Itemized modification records
# # # #
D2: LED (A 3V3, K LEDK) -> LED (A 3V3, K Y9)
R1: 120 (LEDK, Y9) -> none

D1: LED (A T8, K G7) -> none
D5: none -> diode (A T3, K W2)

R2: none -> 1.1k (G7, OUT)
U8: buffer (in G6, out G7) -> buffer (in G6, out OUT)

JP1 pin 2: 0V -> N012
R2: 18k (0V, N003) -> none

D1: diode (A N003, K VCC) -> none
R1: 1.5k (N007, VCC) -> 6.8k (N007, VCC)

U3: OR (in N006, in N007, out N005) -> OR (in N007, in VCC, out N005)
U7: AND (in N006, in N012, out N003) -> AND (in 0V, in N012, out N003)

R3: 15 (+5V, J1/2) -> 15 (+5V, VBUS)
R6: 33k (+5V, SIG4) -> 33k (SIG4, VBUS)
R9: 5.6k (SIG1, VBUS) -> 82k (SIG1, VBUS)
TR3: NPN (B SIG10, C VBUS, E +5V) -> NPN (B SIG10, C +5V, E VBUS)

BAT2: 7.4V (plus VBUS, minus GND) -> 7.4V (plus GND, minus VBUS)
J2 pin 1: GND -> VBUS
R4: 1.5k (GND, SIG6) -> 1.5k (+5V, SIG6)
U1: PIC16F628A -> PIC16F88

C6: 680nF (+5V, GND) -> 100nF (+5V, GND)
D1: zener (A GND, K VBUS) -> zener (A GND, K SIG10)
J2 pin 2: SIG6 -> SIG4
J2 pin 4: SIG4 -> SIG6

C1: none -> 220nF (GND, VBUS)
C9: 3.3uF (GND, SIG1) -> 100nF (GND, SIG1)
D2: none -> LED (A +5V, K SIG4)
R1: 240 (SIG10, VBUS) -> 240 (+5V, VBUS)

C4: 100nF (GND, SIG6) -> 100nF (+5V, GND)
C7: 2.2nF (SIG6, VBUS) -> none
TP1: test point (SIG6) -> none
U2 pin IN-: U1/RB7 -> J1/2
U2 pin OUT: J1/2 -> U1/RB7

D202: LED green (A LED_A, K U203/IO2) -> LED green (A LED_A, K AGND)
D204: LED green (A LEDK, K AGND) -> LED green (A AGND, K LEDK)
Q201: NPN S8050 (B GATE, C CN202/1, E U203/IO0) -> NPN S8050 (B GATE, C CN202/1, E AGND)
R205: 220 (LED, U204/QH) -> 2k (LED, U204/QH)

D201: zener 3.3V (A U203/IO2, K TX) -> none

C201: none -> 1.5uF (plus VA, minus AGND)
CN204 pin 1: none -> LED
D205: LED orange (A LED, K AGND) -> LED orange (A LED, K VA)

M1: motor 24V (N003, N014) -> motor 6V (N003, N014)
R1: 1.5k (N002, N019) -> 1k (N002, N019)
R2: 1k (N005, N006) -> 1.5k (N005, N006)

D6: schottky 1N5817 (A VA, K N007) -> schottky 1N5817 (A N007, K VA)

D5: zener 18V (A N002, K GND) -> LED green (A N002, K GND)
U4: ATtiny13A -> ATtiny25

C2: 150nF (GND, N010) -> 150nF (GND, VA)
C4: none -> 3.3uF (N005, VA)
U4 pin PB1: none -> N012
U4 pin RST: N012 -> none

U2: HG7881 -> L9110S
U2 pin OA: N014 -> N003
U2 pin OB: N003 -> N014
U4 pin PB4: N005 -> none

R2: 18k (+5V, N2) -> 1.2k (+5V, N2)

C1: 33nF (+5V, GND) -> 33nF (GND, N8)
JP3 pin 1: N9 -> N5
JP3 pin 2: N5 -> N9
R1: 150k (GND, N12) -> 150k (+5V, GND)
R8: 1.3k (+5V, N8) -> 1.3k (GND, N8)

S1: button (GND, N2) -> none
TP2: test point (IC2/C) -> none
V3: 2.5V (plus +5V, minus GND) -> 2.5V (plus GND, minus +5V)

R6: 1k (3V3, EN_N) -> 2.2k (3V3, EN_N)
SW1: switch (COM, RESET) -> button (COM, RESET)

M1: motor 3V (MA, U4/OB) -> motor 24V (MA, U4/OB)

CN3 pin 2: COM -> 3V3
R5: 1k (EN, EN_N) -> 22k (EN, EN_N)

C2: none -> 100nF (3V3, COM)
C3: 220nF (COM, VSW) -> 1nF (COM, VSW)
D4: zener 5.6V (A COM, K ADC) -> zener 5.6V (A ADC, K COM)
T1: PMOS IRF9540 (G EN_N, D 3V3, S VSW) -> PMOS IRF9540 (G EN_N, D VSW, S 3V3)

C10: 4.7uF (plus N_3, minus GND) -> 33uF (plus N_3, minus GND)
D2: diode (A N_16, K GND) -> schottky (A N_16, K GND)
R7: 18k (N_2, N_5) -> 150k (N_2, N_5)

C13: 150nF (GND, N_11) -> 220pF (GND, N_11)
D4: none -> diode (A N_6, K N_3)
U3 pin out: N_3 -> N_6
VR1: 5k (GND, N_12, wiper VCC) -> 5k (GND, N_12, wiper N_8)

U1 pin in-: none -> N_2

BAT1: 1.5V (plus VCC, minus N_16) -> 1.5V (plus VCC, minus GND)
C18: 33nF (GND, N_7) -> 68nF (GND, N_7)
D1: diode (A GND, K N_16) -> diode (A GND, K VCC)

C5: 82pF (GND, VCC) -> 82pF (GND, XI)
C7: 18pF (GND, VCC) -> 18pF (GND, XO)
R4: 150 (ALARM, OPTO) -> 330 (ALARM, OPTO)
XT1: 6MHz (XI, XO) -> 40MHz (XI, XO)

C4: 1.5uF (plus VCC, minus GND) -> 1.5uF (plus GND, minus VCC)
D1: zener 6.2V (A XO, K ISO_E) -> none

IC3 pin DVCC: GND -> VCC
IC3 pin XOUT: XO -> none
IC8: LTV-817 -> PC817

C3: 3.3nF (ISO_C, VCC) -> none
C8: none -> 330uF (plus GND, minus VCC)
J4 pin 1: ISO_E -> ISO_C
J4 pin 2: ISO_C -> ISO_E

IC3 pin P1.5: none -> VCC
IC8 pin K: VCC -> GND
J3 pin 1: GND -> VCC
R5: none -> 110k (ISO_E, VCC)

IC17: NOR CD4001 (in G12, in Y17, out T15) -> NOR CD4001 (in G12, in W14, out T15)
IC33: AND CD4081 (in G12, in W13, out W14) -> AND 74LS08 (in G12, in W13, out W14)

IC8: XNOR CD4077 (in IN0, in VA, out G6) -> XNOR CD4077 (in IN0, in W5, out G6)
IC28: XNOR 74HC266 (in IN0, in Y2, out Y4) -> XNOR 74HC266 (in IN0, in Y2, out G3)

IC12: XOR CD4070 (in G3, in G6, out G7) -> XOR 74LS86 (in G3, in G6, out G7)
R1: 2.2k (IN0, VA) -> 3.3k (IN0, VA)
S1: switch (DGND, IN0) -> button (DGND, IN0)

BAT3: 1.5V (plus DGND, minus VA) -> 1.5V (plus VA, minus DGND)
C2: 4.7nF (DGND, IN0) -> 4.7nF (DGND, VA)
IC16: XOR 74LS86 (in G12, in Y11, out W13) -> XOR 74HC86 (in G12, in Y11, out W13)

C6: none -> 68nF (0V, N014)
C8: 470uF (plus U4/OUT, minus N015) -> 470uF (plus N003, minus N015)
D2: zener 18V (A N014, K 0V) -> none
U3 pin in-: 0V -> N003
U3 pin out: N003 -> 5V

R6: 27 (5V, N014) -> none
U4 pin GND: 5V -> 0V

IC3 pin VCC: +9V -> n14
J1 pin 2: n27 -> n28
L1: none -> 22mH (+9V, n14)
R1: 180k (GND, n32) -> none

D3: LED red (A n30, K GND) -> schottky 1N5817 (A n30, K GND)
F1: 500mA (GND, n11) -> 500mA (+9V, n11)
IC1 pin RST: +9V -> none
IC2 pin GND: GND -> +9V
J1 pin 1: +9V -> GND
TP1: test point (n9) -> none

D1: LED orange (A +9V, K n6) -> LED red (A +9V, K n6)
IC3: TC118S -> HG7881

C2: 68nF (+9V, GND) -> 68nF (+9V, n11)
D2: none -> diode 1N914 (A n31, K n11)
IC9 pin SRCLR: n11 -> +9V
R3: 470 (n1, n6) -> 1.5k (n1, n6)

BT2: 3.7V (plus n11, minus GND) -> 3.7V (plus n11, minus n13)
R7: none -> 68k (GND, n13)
# # # #
■ **TASK TO COMPLETE**:
Produce only the lines from the line containing "C8: 470uF (plus" through the line containing "L1: none -> 22mH (+9V, n14)", inclusive of both, exactly as they stand in the entries above.

■ **EXERCISE OUTPUT**:
C8: 470uF (plus U4/OUT, minus N015) -> 470uF (plus N003, minus N015)
D2: zener 18V (A N014, K 0V) -> none
U3 pin in-: 0V -> N003
U3 pin out: N003 -> 5V

R6: 27 (5V, N014) -> none
U4 pin GND: 5V -> 0V

IC3 pin VCC: +9V -> n14
J1 pin 2: n27 -> n28
L1: none -> 22mH (+9V, n14)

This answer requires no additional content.